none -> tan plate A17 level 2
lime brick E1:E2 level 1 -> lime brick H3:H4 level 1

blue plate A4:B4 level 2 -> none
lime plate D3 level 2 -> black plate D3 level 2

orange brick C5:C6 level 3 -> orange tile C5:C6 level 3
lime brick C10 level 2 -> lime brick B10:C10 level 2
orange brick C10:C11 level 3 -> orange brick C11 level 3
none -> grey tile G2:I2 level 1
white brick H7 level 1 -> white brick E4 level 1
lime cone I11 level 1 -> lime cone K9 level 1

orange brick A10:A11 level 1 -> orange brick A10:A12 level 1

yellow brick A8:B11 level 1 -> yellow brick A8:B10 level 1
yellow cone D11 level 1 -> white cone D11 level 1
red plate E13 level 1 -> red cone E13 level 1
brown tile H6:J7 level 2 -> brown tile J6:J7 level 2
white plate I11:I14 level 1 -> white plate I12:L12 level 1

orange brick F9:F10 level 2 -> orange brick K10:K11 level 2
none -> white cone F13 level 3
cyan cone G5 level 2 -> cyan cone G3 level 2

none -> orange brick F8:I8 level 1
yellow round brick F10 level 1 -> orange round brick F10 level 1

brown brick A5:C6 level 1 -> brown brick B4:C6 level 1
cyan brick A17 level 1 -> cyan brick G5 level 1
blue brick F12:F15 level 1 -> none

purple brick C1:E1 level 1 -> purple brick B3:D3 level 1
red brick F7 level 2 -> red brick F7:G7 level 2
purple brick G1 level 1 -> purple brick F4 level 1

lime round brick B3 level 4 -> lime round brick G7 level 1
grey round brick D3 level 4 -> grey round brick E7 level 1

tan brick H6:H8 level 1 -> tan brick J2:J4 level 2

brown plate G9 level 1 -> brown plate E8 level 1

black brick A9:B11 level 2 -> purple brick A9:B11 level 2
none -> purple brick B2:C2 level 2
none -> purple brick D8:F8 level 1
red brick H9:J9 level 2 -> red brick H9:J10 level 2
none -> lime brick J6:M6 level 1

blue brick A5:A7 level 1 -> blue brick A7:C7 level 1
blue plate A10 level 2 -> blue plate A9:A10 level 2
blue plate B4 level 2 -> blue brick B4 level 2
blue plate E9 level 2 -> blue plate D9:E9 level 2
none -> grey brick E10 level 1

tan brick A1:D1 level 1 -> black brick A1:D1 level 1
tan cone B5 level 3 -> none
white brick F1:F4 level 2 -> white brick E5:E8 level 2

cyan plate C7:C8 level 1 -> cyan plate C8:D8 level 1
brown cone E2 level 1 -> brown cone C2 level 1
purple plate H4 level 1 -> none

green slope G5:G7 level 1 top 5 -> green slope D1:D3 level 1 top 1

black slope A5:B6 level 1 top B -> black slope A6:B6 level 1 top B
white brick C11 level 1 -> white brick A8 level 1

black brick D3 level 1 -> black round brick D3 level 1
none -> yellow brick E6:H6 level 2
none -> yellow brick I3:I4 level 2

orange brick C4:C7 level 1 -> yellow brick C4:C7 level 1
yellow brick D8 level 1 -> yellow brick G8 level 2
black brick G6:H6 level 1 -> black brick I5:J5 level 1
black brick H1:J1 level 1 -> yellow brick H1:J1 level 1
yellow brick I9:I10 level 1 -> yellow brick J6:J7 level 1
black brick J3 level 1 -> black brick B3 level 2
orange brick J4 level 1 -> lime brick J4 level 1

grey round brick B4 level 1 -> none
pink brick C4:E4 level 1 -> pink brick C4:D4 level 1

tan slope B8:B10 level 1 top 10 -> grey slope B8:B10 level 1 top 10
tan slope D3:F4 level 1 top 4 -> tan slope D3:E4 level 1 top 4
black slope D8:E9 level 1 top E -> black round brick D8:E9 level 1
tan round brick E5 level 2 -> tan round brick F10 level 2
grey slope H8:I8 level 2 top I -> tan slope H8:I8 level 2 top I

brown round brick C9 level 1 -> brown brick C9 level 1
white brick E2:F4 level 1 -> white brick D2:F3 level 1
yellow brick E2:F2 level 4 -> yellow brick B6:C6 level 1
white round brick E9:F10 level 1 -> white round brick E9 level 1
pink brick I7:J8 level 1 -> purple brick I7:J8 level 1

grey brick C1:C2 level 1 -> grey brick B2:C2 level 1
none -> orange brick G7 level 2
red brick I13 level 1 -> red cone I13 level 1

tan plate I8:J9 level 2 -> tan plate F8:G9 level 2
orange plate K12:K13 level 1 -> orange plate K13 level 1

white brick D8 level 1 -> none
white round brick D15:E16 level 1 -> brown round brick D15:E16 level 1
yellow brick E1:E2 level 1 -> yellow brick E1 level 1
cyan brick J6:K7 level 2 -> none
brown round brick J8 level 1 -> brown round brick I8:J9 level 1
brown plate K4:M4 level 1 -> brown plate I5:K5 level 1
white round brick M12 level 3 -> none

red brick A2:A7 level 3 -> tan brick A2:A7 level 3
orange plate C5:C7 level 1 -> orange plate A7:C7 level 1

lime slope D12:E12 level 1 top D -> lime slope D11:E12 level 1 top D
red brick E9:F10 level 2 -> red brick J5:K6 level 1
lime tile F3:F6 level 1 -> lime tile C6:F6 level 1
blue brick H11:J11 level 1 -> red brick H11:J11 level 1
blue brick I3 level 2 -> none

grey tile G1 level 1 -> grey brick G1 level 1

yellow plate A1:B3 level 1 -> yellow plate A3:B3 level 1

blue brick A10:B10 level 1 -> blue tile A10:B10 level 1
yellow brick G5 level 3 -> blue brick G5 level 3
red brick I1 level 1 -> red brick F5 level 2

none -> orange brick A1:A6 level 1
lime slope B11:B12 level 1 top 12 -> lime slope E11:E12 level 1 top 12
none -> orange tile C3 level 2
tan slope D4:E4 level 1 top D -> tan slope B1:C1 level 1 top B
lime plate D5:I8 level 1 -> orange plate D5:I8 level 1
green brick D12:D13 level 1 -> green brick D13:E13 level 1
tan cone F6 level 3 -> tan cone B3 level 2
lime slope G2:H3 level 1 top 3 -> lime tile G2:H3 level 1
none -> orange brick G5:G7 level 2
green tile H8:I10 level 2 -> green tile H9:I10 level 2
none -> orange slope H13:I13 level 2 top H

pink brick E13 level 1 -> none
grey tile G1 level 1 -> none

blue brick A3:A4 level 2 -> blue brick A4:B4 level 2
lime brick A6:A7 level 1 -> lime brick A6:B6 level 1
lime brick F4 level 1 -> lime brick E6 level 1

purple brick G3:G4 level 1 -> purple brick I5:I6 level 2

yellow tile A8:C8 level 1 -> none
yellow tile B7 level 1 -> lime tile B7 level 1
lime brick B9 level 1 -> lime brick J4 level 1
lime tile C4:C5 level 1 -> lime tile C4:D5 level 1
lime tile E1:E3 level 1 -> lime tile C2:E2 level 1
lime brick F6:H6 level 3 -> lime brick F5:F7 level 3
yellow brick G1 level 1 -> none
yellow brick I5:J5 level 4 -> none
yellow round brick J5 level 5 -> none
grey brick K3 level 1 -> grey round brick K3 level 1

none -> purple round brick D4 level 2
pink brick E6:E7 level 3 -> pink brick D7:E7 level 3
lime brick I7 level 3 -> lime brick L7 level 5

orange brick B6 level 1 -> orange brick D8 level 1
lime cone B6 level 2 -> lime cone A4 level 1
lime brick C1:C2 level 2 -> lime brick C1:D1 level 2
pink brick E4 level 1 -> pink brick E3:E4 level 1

•••••

**YOUR TASK**
Working from the material above, retype it in its entirety without change.

**COMPLETED EXERCISE**
none -> tan plate A17 level 2
lime brick E1:E2 level 1 -> lime brick H3:H4 level 1

blue plate A4:B4 level 2 -> none
lime plate D3 level 2 -> black plate D3 level 2

orange brick C5:C6 level 3 -> orange tile C5:C6 level 3
lime brick C10 level 2 -> lime brick B10:C10 level 2
orange brick C10:C11 level 3 -> orange brick C11 level 3
none -> grey tile G2:I2 level 1
white brick H7 level 1 -> white brick E4 level 1
lime cone I11 level 1 -> lime cone K9 level 1

orange brick A10:A11 level 1 -> orange brick A10:A12 level 1

yellow brick A8:B11 level 1 -> yellow brick A8:B10 level 1
yellow cone D11 level 1 -> white cone D11 level 1
red plate E13 level 1 -> red cone E13 level 1
brown tile H6:J7 level 2 -> brown tile J6:J7 level 2
white plate I11:I14 level 1 -> white plate I12:L12 level 1

orange brick F9:F10 level 2 -> orange brick K10:K11 level 2
none -> white cone F13 level 3
cyan cone G5 level 2 -> cyan cone G3 level 2

none -> orange brick F8:I8 level 1
yellow round brick F10 level 1 -> orange round brick F10 level 1

brown brick A5:C6 level 1 -> brown brick B4:C6 level 1
cyan brick A17 level 1 -> cyan brick G5 level 1
blue brick F12:F15 level 1 -> none

purple brick C1:E1 level 1 -> purple brick B3:D3 level 1
red brick F7 level 2 -> red brick F7:G7 level 2
purple brick G1 level 1 -> purple brick F4 level 1

lime round brick B3 level 4 -> lime round brick G7 level 1
grey round brick D3 level 4 -> grey round brick E7 level 1

tan brick H6:H8 level 1 -> tan brick J2:J4 level 2

brown plate G9 level 1 -> brown plate E8 level 1

black brick A9:B11 level 2 -> purple brick A9:B11 level 2
none -> purple brick B2:C2 level 2
none -> purple brick D8:F8 level 1
red brick H9:J9 level 2 -> red brick H9:J10 level 2
none -> lime brick J6:M6 level 1

blue brick A5:A7 level 1 -> blue brick A7:C7 level 1
blue plate A10 level 2 -> blue plate A9:A10 level 2
blue plate B4 level 2 -> blue brick B4 level 2
blue plate E9 level 2 -> blue plate D9:E9 level 2
none -> grey brick E10 level 1

tan brick A1:D1 level 1 -> black brick A1:D1 level 1
tan cone B5 level 3 -> none
white brick F1:F4 level 2 -> white brick E5:E8 level 2

cyan plate C7:C8 level 1 -> cyan plate C8:D8 level 1
brown cone E2 level 1 -> brown cone C2 level 1
purple plate H4 level 1 -> none

green slope G5:G7 level 1 top 5 -> green slope D1:D3 level 1 top 1

black slope A5:B6 level 1 top B -> black slope A6:B6 level 1 top B
white brick C11 level 1 -> white brick A8 level 1

black brick D3 level 1 -> black round brick D3 level 1
none -> yellow brick E6:H6 level 2
none -> yellow brick I3:I4 level 2

orange brick C4:C7 level 1 -> yellow brick C4:C7 level 1
yellow brick D8 level 1 -> yellow brick G8 level 2
black brick G6:H6 level 1 -> black brick I5:J5 level 1
black brick H1:J1 level 1 -> yellow brick H1:J1 level 1
yellow brick I9:I10 level 1 -> yellow brick J6:J7 level 1
black brick J3 level 1 -> black brick B3 level 2
orange brick J4 level 1 -> lime brick J4 level 1

grey round brick B4 level 1 -> none
pink brick C4:E4 level 1 -> pink brick C4:D4 level 1

tan slope B8:B10 level 1 top 10 -> grey slope B8:B10 level 1 top 10
tan slope D3:F4 level 1 top 4 -> tan slope D3:E4 level 1 top 4
black slope D8:E9 level 1 top E -> black round brick D8:E9 level 1
tan round brick E5 level 2 -> tan round brick F10 level 2
grey slope H8:I8 level 2 top I -> tan slope H8:I8 level 2 top I

brown round brick C9 level 1 -> brown brick C9 level 1
white brick E2:F4 level 1 -> white brick D2:F3 level 1
yellow brick E2:F2 level 4 -> yellow brick B6:C6 level 1
white round brick E9:F10 level 1 -> white round brick E9 level 1
pink brick I7:J8 level 1 -> purple brick I7:J8 level 1

grey brick C1:C2 level 1 -> grey brick B2:C2 level 1
none -> orange brick G7 level 2
red brick I13 level 1 -> red cone I13 level 1

tan plate I8:J9 level 2 -> tan plate F8:G9 level 2
orange plate K12:K13 level 1 -> orange plate K13 level 1

white brick D8 level 1 -> none
white round brick D15:E16 level 1 -> brown round brick D15:E16 level 1
yellow brick E1:E2 level 1 -> yellow brick E1 level 1
cyan brick J6:K7 level 2 -> none
brown round brick J8 level 1 -> brown round brick I8:J9 level 1
brown plate K4:M4 level 1 -> brown plate I5:K5 level 1
white round brick M12 level 3 -> none

red brick A2:A7 level 3 -> tan brick A2:A7 level 3
orange plate C5:C7 level 1 -> orange plate A7:C7 level 1

lime slope D12:E12 level 1 top D -> lime slope D11:E12 level 1 top D
red brick E9:F10 level 2 -> red brick J5:K6 level 1
lime tile F3:F6 level 1 -> lime tile C6:F6 level 1
blue brick H11:J11 level 1 -> red brick H11:J11 level 1
blue brick I3 level 2 -> none

grey tile G1 level 1 -> grey brick G1 level 1

yellow plate A1:B3 level 1 -> yellow plate A3:B3 level 1

blue brick A10:B10 level 1 -> blue tile A10:B10 level 1
yellow brick G5 level 3 -> blue brick G5 level 3
red brick I1 level 1 -> red brick F5 level 2

none -> orange brick A1:A6 level 1
lime slope B11:B12 level 1 top 12 -> lime slope E11:E12 level 1 top 12
none -> orange tile C3 level 2
tan slope D4:E4 level 1 top D -> tan slope B1:C1 level 1 top B
lime plate D5:I8 level 1 -> orange plate D5:I8 level 1
green brick D12:D13 level 1 -> green brick D13:E13 level 1
tan cone F6 level 3 -> tan cone B3 level 2
lime slope G2:H3 level 1 top 3 -> lime tile G2:H3 level 1
none -> orange brick G5:G7 level 2
green tile H8:I10 level 2 -> green tile H9:I10 level 2
none -> orange slope H13:I13 level 2 top H

pink brick E13 level 1 -> none
grey tile G1 level 1 -> none

blue brick A3:A4 level 2 -> blue brick A4:B4 level 2
lime brick A6:A7 level 1 -> lime brick A6:B6 level 1
lime brick F4 level 1 -> lime brick E6 level 1

purple brick G3:G4 level 1 -> purple brick I5:I6 level 2

yellow tile A8:C8 level 1 -> none
yellow tile B7 level 1 -> lime tile B7 level 1
lime brick B9 level 1 -> lime brick J4 level 1
lime tile C4:C5 level 1 -> lime tile C4:D5 level 1
lime tile E1:E3 level 1 -> lime tile C2:E2 level 1
lime brick F6:H6 level 3 -> lime brick F5:F7 level 3
yellow brick G1 level 1 -> none
yellow brick I5:J5 level 4 -> none
yellow round brick J5 level 5 -> none
grey brick K3 level 1 -> grey round brick K3 level 1

none -> purple round brick D4 level 2
pink brick E6:E7 level 3 -> pink brick D7:E7 level 3
lime brick I7 level 3 -> lime brick L7 level 5

orange brick B6 level 1 -> orange brick D8 level 1
lime cone B6 level 2 -> lime cone A4 level 1
lime brick C1:C2 level 2 -> lime brick C1:D1 level 2
pink brick E4 level 1 -> pink brick E3:E4 level 1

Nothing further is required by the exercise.